++++ TASK DATA ++++
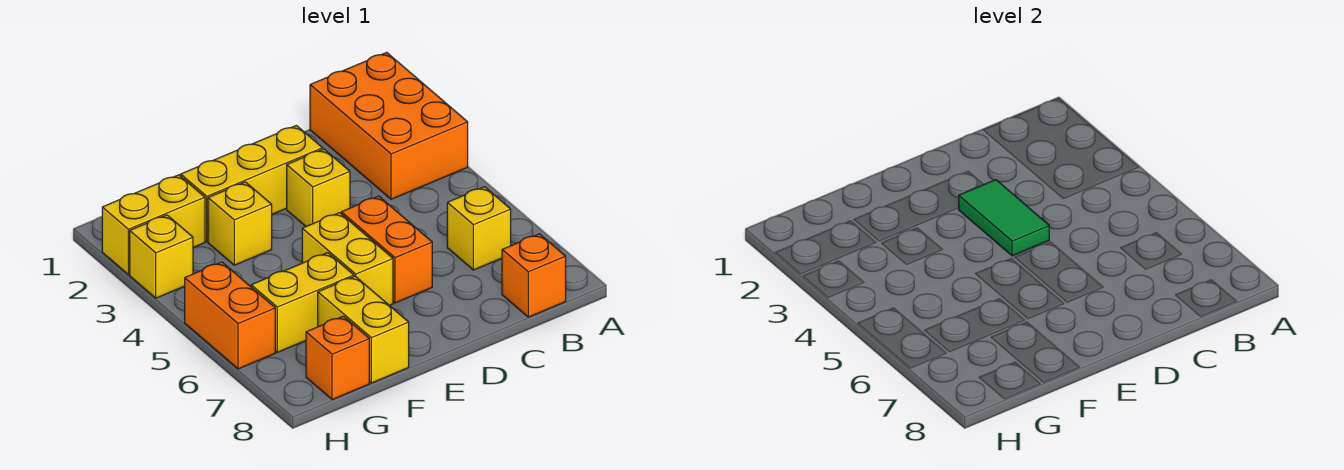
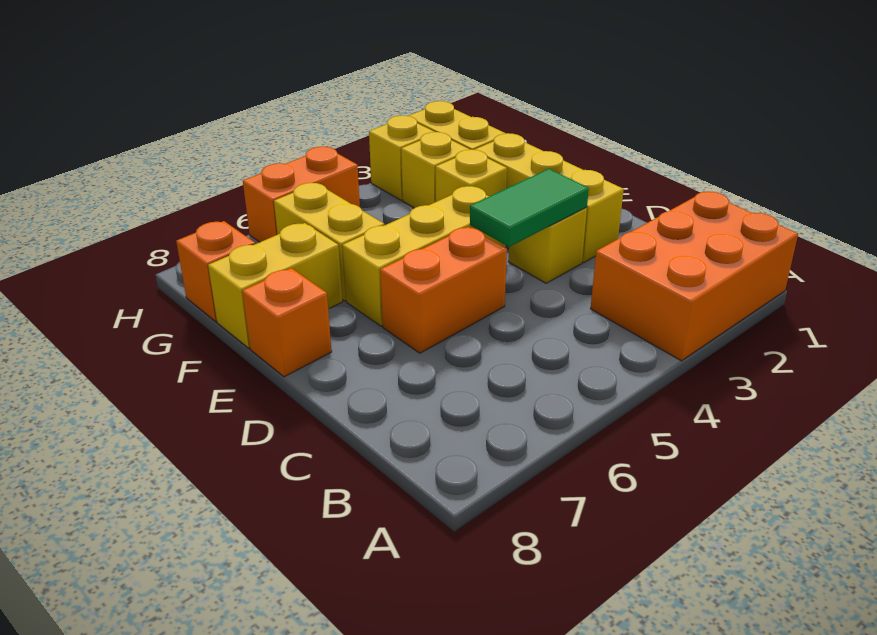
yellow brick B6 level 1 -> yellow brick G3 level 1
orange brick B8 level 1 -> orange brick E8 level 1
yellow brick E5:E6 level 1 -> yellow brick E4:E6 level 1

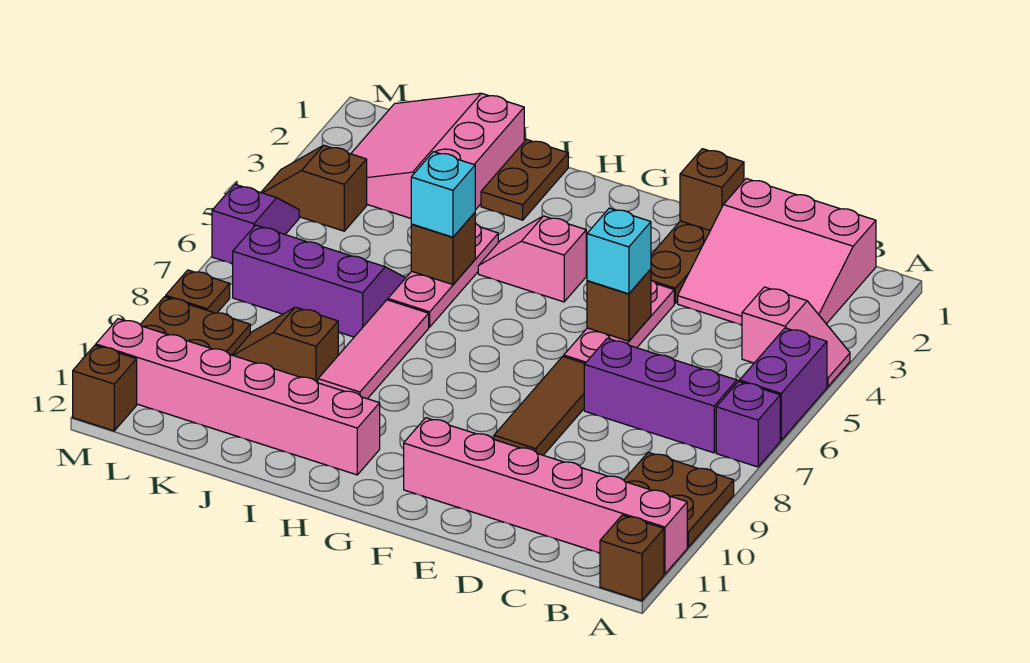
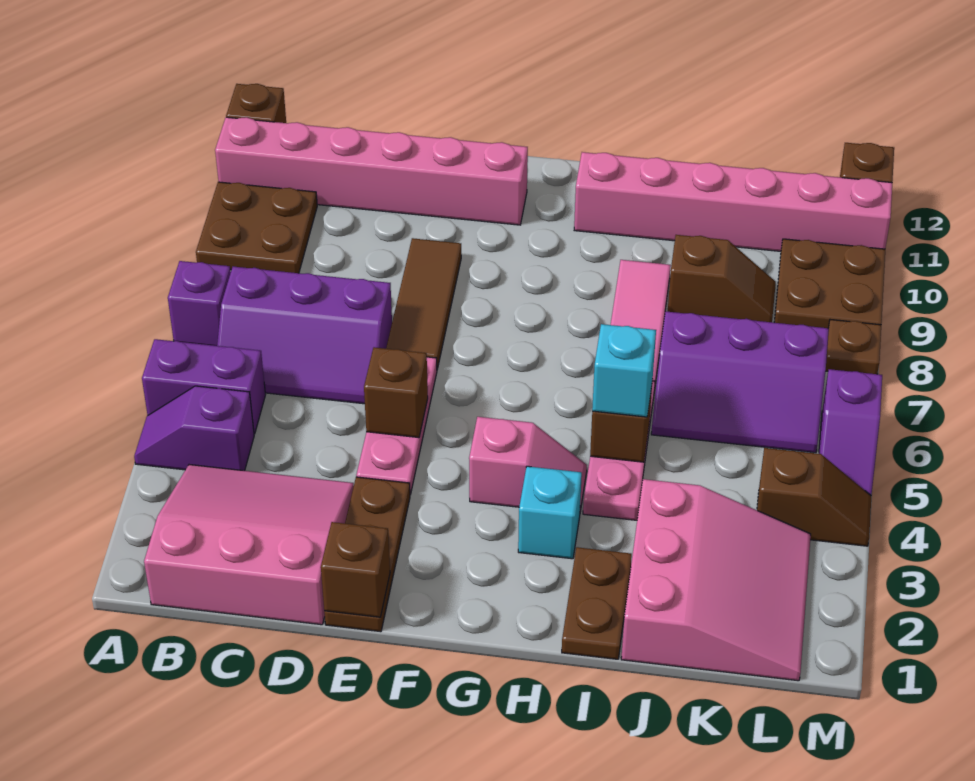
pink slope A4:B4 level 1 top B -> purple slope A4:B4 level 1 top B
purple brick A5:A6 level 1 -> purple brick A5:B5 level 1
cyan brick E5 level 3 -> cyan brick H3 level 1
++++
**TASK**
Every line above must be printed again exactly, pictures excluded.

**ANSWER TO THIS PROBLEM**
yellow brick B6 level 1 -> yellow brick G3 level 1
orange brick B8 level 1 -> orange brick E8 level 1
yellow brick E5:E6 level 1 -> yellow brick E4:E6 level 1

pink slope A4:B4 level 1 top B -> purple slope A4:B4 level 1 top B
purple brick A5:A6 level 1 -> purple brick A5:B5 level 1
cyan brick E5 level 3 -> cyan brick H3 level 1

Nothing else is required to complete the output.